→ DATA FOR THIS EXERCISE:
____________________
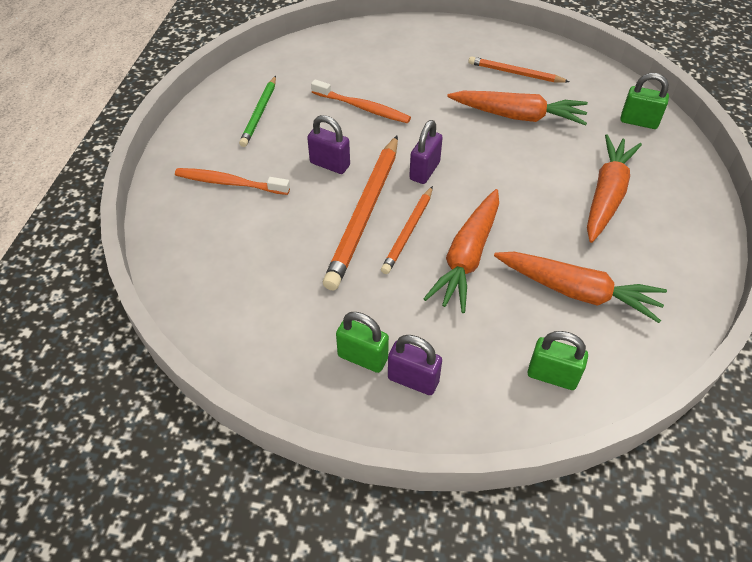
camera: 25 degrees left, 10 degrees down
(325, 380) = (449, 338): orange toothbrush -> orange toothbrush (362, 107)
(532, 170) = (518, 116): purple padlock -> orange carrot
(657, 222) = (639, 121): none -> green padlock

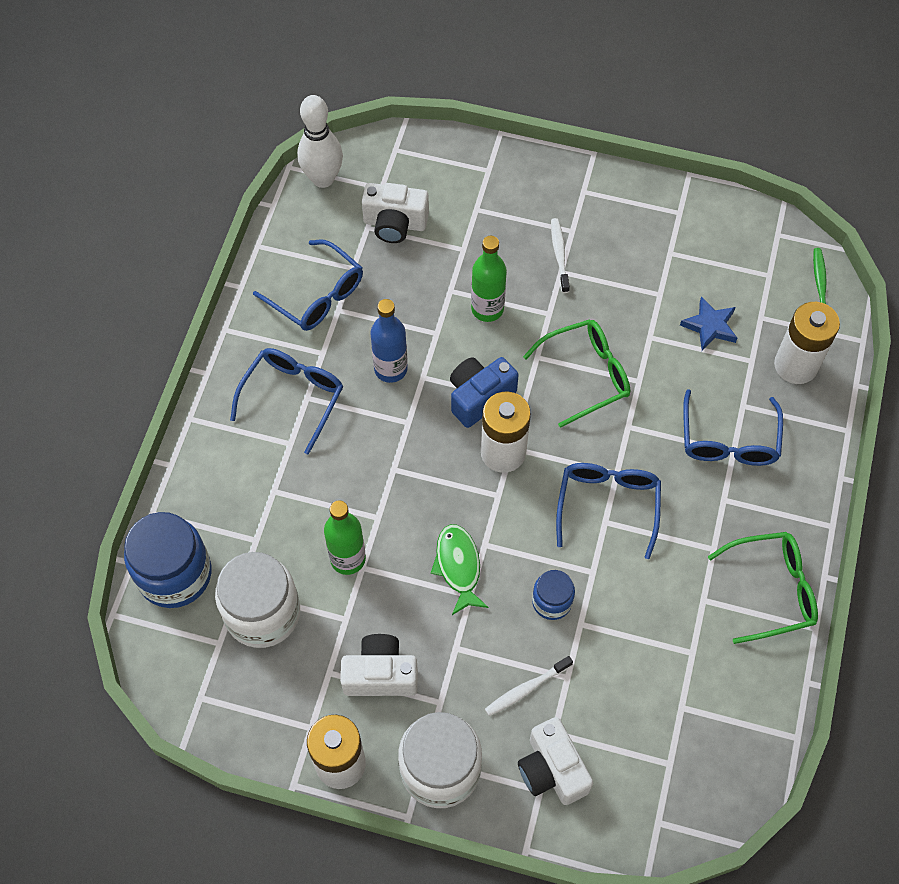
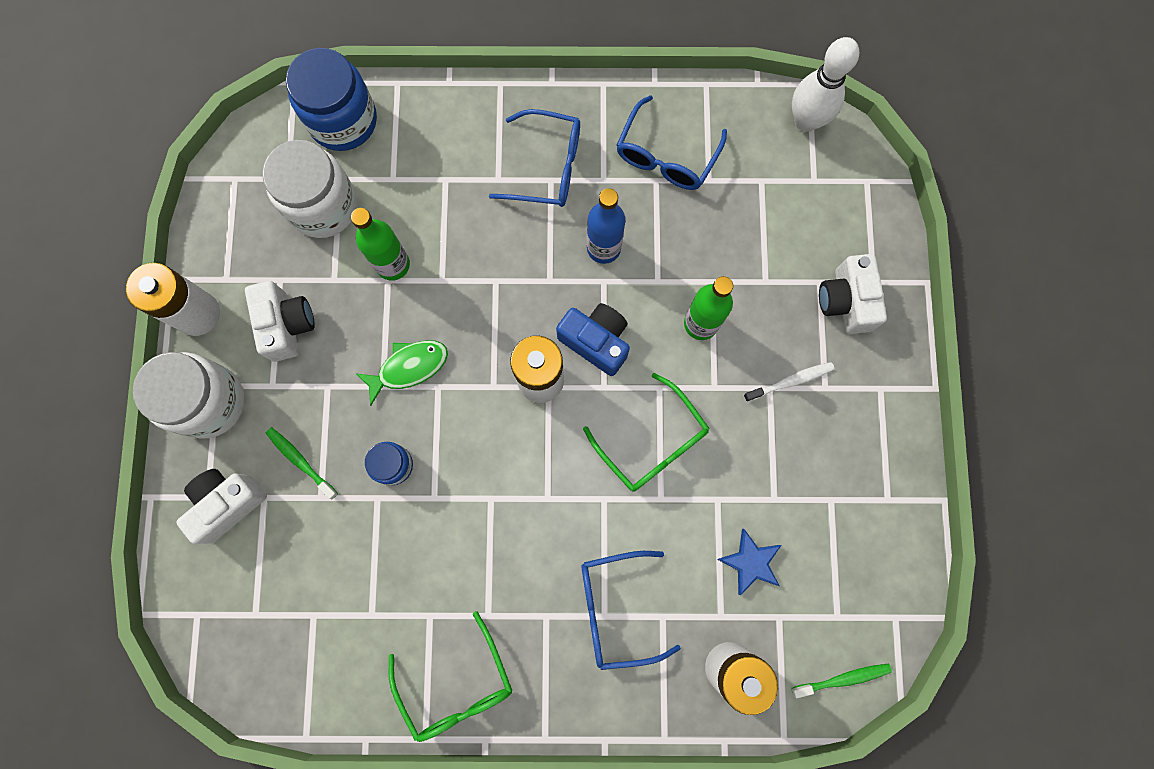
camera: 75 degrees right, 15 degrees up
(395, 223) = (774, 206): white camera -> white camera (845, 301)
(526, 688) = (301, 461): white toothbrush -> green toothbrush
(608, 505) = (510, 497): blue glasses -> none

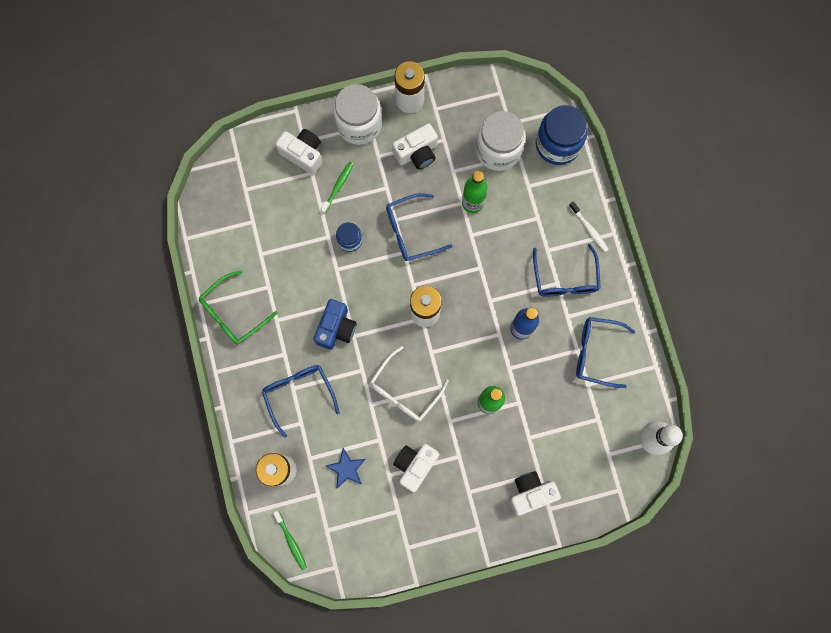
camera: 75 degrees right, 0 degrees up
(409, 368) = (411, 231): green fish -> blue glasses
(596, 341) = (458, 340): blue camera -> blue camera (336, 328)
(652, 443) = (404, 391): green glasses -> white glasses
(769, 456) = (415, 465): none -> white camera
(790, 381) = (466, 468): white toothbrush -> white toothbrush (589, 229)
____________________
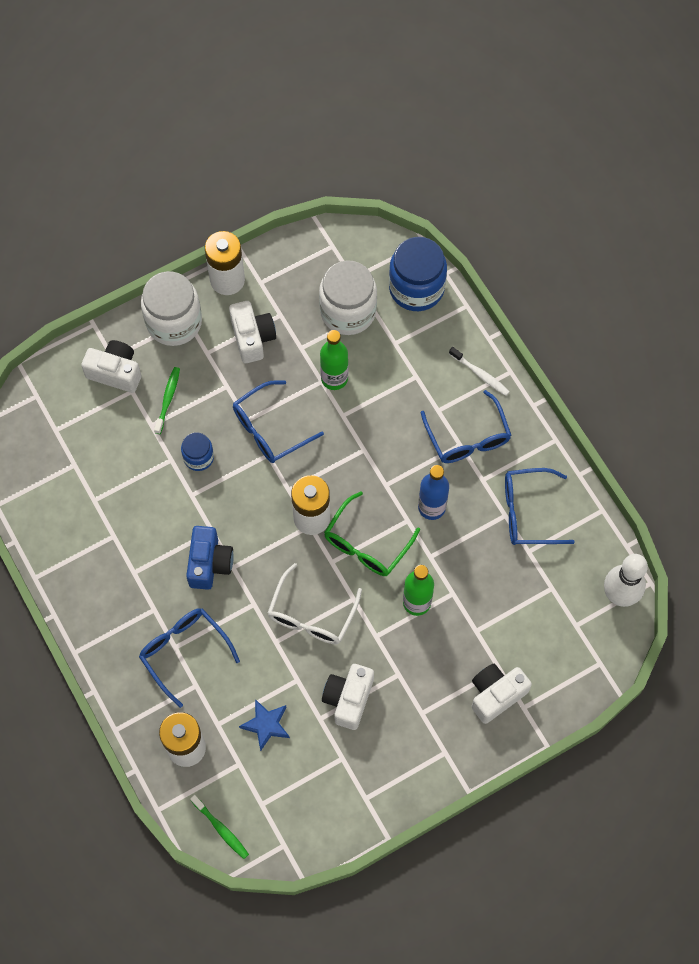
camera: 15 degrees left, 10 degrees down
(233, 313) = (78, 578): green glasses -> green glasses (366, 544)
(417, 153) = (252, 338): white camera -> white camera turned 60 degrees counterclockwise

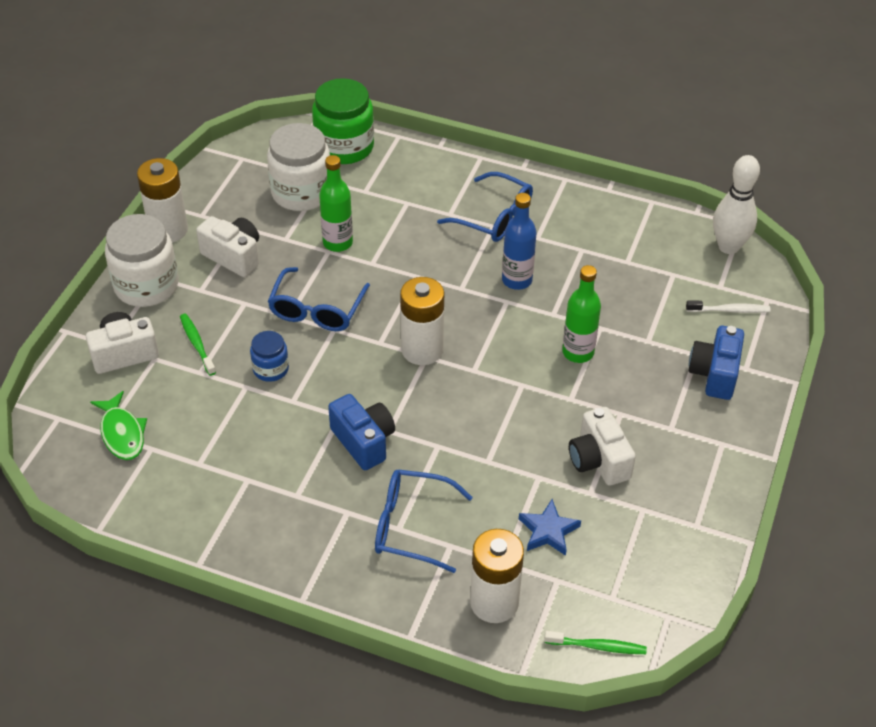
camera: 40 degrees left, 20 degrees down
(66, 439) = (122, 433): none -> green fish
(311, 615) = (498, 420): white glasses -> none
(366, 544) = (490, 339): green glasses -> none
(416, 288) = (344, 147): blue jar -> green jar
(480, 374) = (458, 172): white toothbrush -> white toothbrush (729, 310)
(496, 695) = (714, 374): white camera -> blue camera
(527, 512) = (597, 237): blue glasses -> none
____________________
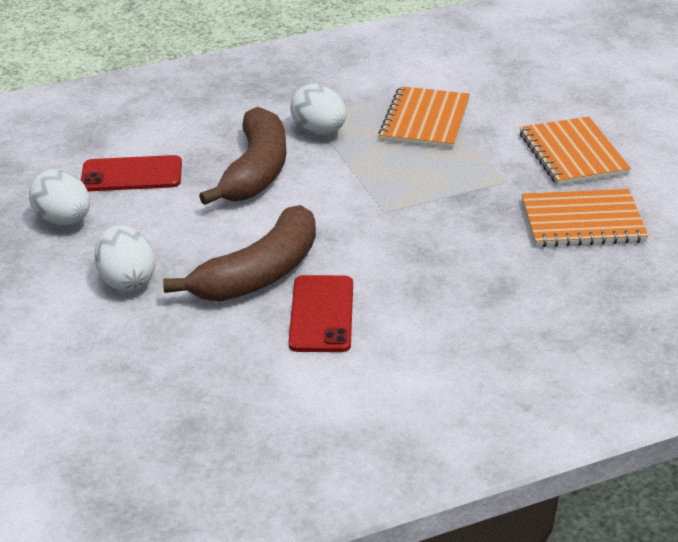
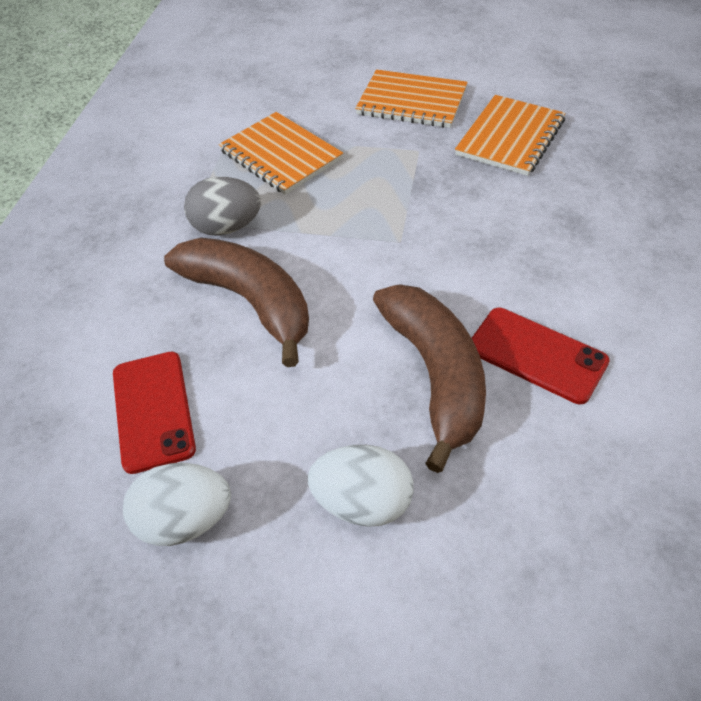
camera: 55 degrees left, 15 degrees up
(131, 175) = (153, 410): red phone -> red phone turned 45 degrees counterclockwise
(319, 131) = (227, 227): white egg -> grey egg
____________________
→ DIRECTIVE:
Starting at the line above that holds "camera: 25 degrees left, 10 degrees down", repeat every line exactly down to and including the line that holds "(790, 381) = (466, 468): white", then stop. Do not carry over any pictures.

→ FINISHED EXERCISE:
camera: 25 degrees left, 10 degrees down
(325, 380) = (449, 338): orange toothbrush -> orange toothbrush (362, 107)
(532, 170) = (518, 116): purple padlock -> orange carrot
(657, 222) = (639, 121): none -> green padlock

camera: 75 degrees right, 15 degrees up
(395, 223) = (774, 206): white camera -> white camera (845, 301)
(526, 688) = (301, 461): white toothbrush -> green toothbrush
(608, 505) = (510, 497): blue glasses -> none

camera: 75 degrees right, 0 degrees up
(409, 368) = (411, 231): green fish -> blue glasses
(596, 341) = (458, 340): blue camera -> blue camera (336, 328)
(652, 443) = (404, 391): green glasses -> white glasses
(769, 456) = (415, 465): none -> white camera
(790, 381) = (466, 468): white toothbrush -> white toothbrush (589, 229)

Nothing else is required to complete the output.